Requirement - Look through the data below for the string "cyan", and copy every line where it turns up.

● ● ● ●

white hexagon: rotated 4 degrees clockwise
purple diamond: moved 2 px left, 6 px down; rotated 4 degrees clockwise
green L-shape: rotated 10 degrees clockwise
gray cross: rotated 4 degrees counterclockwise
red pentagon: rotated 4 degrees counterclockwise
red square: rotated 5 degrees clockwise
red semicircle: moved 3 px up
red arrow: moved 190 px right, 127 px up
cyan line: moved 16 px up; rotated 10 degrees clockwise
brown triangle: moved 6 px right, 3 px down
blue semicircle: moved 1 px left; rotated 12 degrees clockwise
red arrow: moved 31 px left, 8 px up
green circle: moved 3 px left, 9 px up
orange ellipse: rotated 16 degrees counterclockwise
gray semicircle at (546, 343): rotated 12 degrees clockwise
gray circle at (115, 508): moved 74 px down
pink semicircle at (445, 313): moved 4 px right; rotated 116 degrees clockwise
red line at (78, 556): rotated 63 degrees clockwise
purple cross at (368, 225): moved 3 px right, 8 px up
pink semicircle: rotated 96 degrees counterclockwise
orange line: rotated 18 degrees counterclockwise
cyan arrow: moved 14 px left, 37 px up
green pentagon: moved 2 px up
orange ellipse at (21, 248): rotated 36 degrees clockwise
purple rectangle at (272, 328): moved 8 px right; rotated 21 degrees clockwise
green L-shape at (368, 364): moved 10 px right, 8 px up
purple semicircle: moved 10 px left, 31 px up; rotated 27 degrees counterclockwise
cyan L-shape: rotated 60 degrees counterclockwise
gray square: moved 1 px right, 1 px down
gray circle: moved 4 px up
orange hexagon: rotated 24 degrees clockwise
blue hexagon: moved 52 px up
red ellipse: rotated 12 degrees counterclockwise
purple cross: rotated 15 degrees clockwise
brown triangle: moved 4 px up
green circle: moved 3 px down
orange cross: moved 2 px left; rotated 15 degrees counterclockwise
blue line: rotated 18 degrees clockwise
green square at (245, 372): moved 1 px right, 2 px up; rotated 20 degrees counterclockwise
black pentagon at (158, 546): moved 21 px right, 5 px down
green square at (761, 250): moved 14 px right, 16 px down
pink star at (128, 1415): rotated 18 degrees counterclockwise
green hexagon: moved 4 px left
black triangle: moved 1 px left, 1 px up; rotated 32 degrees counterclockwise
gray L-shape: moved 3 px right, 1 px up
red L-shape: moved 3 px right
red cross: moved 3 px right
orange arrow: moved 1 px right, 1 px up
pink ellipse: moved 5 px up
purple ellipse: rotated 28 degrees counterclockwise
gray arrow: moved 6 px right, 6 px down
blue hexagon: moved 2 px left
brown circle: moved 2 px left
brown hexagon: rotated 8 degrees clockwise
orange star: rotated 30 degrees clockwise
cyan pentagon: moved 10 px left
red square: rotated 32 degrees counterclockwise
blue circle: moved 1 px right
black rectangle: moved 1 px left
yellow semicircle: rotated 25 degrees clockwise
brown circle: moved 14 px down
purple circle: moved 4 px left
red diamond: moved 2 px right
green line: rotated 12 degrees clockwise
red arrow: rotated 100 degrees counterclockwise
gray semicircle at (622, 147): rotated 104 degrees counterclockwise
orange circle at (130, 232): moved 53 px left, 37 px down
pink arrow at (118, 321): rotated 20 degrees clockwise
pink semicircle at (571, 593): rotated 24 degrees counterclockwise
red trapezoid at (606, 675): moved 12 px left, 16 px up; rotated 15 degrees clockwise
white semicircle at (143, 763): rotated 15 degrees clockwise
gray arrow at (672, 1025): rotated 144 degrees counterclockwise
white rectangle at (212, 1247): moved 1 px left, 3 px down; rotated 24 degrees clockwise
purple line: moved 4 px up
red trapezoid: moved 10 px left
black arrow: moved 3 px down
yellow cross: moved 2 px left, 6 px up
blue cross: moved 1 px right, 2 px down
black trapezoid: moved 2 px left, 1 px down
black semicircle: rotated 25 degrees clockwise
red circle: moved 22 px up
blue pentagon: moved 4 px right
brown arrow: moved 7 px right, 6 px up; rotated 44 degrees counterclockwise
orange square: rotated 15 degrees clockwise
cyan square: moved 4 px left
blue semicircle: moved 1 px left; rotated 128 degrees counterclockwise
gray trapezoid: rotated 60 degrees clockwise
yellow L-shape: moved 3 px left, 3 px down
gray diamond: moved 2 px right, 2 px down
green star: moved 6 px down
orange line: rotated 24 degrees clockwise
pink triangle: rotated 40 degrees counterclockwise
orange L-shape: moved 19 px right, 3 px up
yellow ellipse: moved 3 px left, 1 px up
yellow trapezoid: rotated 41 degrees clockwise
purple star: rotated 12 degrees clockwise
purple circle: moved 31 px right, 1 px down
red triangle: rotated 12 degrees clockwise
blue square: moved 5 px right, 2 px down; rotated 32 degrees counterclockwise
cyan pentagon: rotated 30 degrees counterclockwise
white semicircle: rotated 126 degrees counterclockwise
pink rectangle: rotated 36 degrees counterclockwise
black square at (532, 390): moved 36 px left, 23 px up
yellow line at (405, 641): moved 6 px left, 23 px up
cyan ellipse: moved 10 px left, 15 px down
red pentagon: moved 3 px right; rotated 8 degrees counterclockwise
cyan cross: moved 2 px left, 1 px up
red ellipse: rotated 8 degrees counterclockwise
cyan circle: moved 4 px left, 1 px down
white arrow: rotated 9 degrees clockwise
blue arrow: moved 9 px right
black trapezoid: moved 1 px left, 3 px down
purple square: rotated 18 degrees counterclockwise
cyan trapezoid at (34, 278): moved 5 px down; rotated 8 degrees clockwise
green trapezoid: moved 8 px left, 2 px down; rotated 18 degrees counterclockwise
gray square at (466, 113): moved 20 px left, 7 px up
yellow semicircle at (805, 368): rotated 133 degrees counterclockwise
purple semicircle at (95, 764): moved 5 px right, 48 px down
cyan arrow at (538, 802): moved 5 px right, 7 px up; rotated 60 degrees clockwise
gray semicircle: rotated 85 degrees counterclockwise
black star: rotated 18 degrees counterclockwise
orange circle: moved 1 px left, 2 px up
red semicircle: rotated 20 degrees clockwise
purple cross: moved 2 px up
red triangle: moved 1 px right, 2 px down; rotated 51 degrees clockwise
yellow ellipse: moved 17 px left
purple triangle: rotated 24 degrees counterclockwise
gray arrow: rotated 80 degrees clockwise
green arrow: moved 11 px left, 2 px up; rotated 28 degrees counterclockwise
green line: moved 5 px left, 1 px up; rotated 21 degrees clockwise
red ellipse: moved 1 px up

● ● ● ●

The completed task -
cyan line: moved 16 px up; rotated 10 degrees clockwise
cyan arrow: moved 14 px left, 37 px up
cyan L-shape: rotated 60 degrees counterclockwise
cyan pentagon: moved 10 px left
cyan square: moved 4 px left
cyan pentagon: rotated 30 degrees counterclockwise
cyan ellipse: moved 10 px left, 15 px down
cyan cross: moved 2 px left, 1 px up
cyan circle: moved 4 px left, 1 px down
cyan trapezoid at (34, 278): moved 5 px down; rotated 8 degrees clockwise
cyan arrow at (538, 802): moved 5 px right, 7 px up; rotated 60 degrees clockwise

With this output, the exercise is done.